* **TASK GOAL**
Reproduce, without alteration, every line of the data; exclude the images.

* **SOURCE DATA**
──────
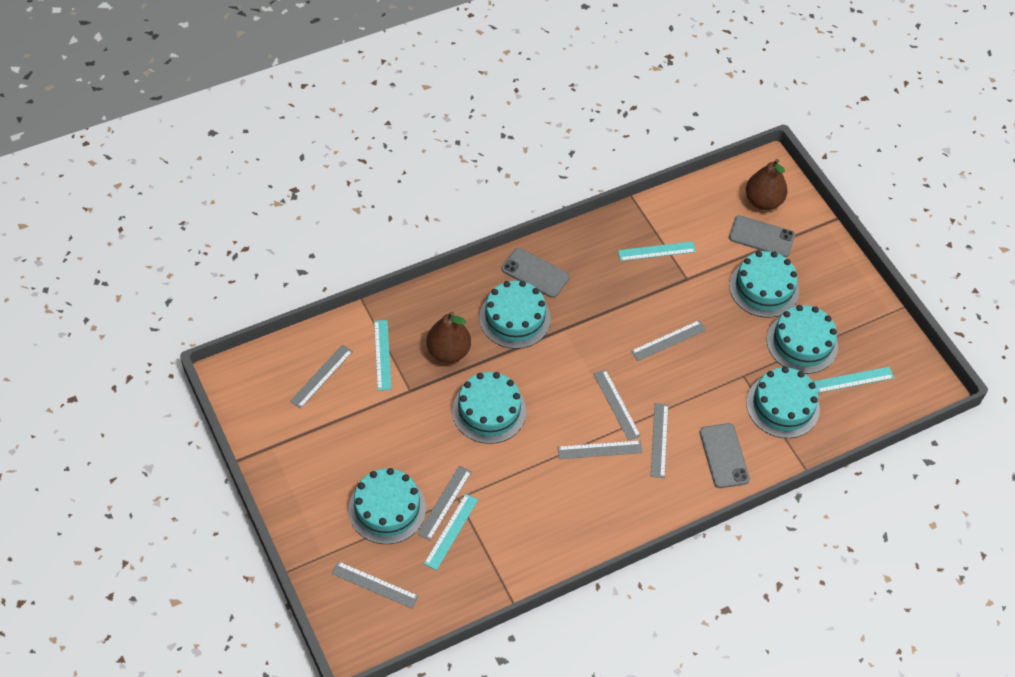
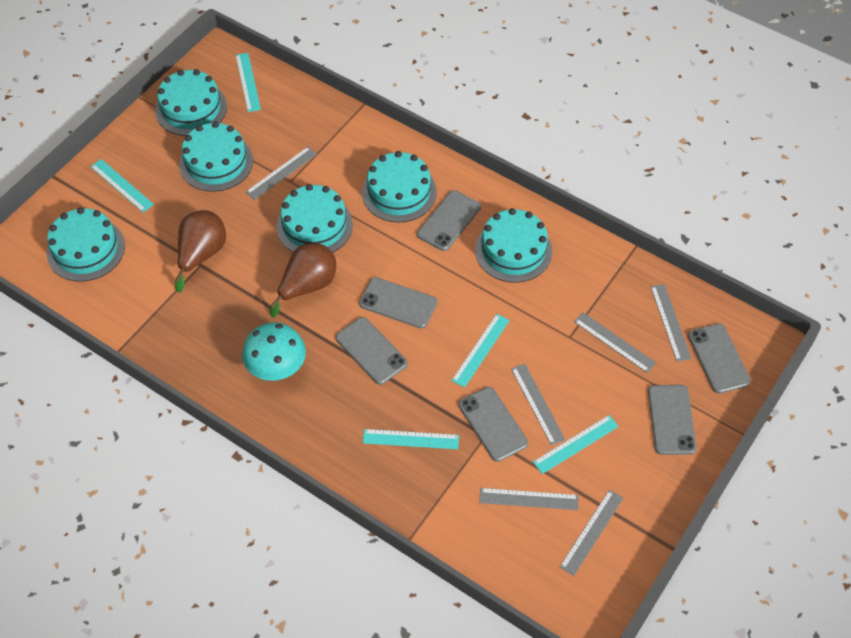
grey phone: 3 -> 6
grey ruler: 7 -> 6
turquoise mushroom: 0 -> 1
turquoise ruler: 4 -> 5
──────
* **EXERCISE SOLUTION**
grey phone: 3 -> 6
grey ruler: 7 -> 6
turquoise mushroom: 0 -> 1
turquoise ruler: 4 -> 5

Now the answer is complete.